[COLLECTED DATA]

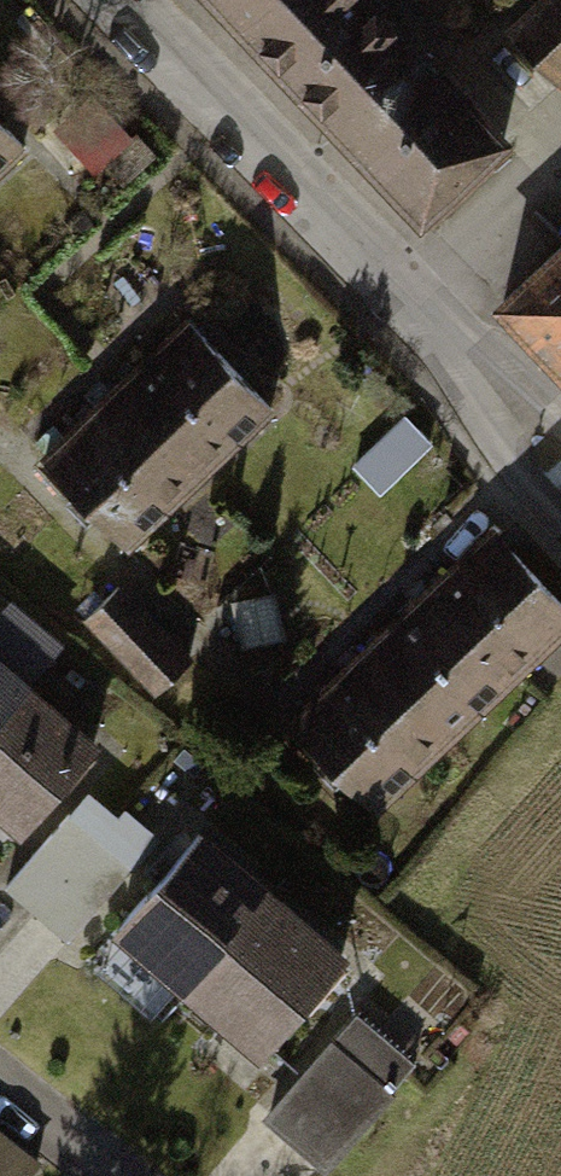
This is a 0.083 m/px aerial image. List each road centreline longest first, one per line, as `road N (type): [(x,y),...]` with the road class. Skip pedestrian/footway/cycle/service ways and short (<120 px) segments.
road 1 (secondary): [(104,0),(560,475)]
road 2 (residential): [(122,1175),(0,1073)]

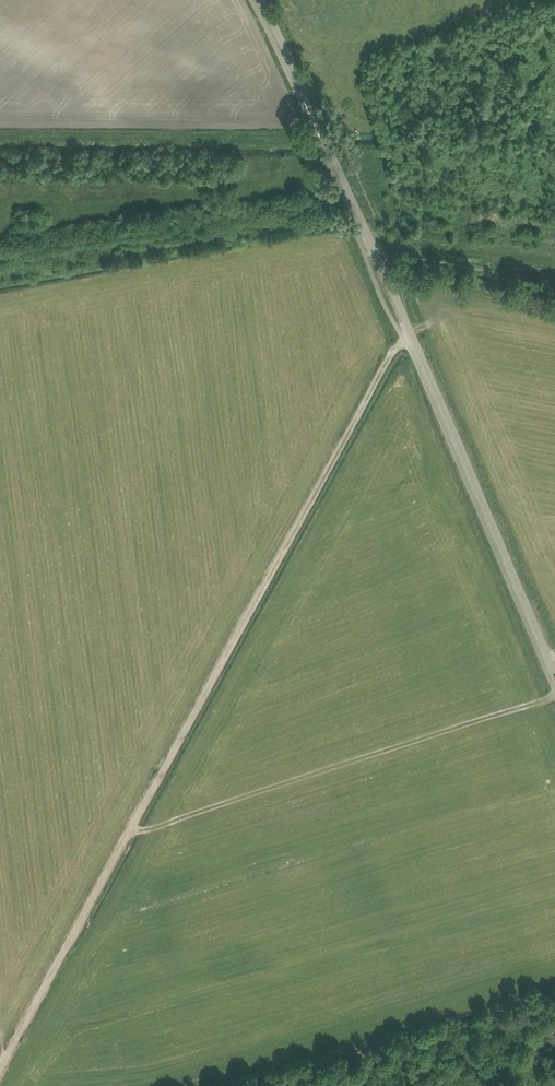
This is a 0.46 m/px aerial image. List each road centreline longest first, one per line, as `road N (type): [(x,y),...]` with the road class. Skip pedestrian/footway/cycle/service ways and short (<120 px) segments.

[/COLLECTED DATA]

• TO DO:
Transcribe each line above verbatim, with the pictures left out.

• EXERCISE OUTPUT:
This is a 0.083 m/px aerial image. List each road centreline longest first, one per line, as `road N (type): [(x,y),...]` with the road class. Skip pedestrian/footway/cycle/service ways and short (<120 px) segments.
road 1 (secondary): [(104,0),(560,475)]
road 2 (residential): [(122,1175),(0,1073)]

This is a 0.46 m/px aerial image. List each road centreline longest first, one per line, as `road N (type): [(x,y),...]` with the road class. Skip pedestrian/footway/cycle/service ways and short (<120 px) segments.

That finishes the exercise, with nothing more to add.